(Satellite image grounding data)

^^^^^^^^^^^^^^^^

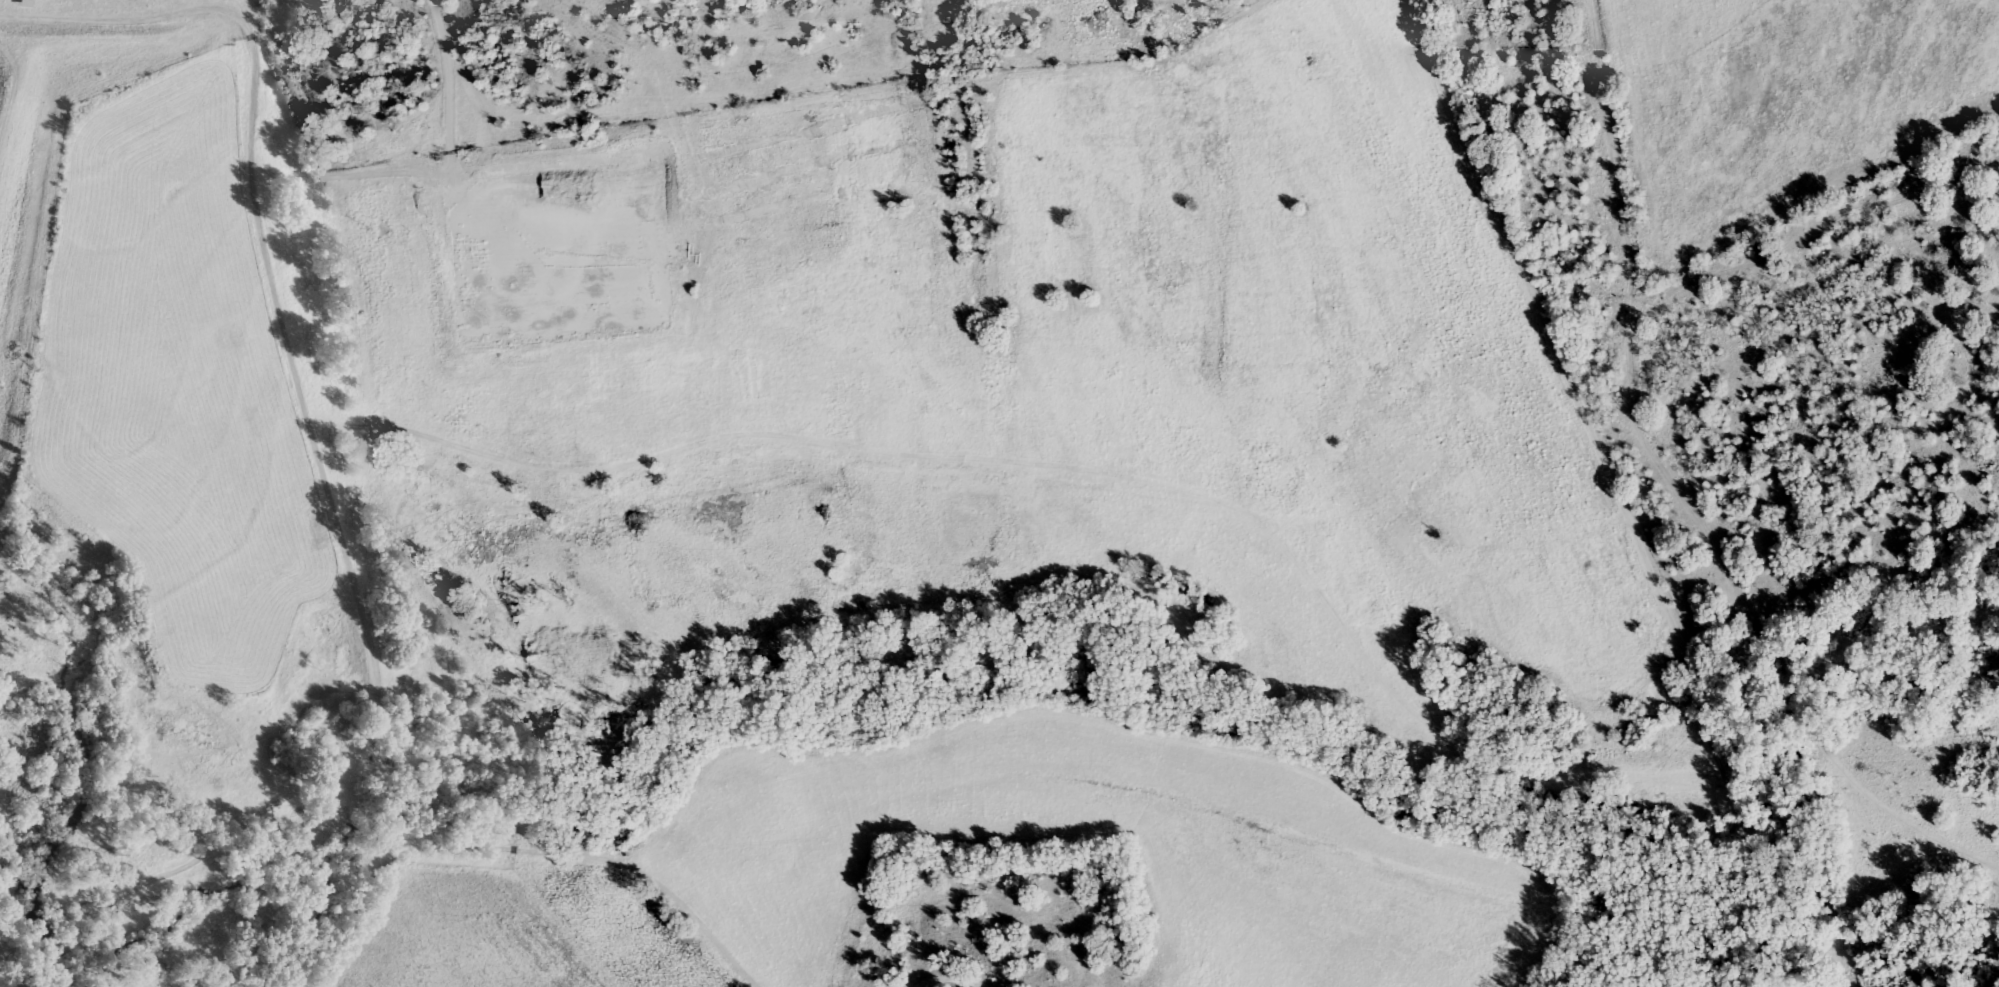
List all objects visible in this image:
road: (10, 85)
road: (426, 170)
road: (746, 436)
road: (1664, 597)
road: (366, 821)
road: (173, 856)
road: (1811, 872)
road: (948, 978)

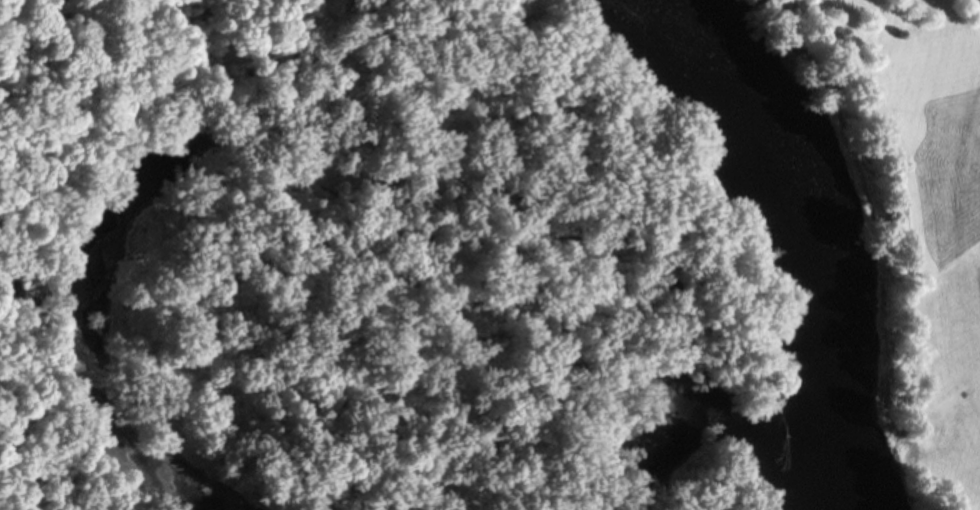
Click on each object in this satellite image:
river: (688, 55)
river: (816, 308)

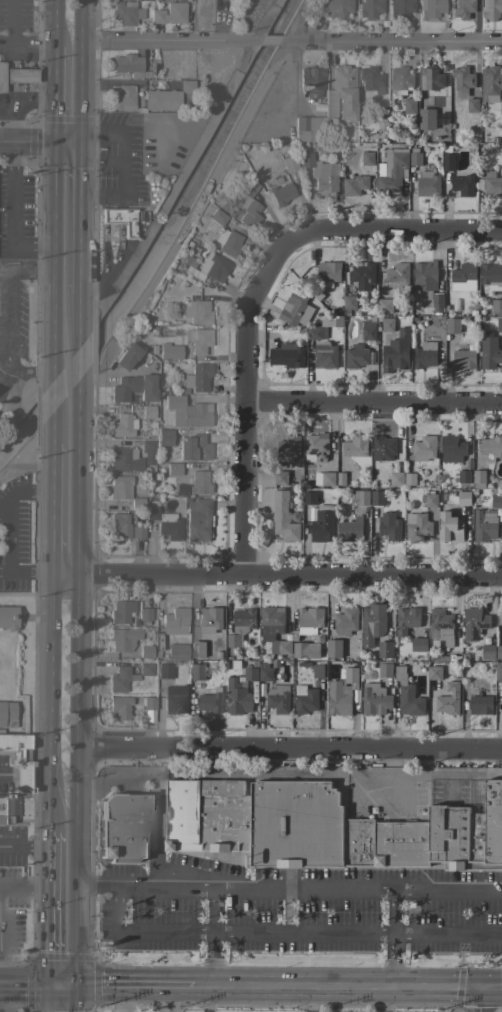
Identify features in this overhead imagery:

^^^^^^^^^^^^^^^^

• Task prompt: Give the entries above again in full and exactly, but not the pictures.

• Answer to the problem:
List all objects visible in this image:
road: (10, 85)
road: (426, 170)
road: (746, 436)
road: (1664, 597)
road: (366, 821)
road: (173, 856)
road: (1811, 872)
road: (948, 978)

Click on each object in this satellite image:
river: (688, 55)
river: (816, 308)

Identify features in this overhead imagery:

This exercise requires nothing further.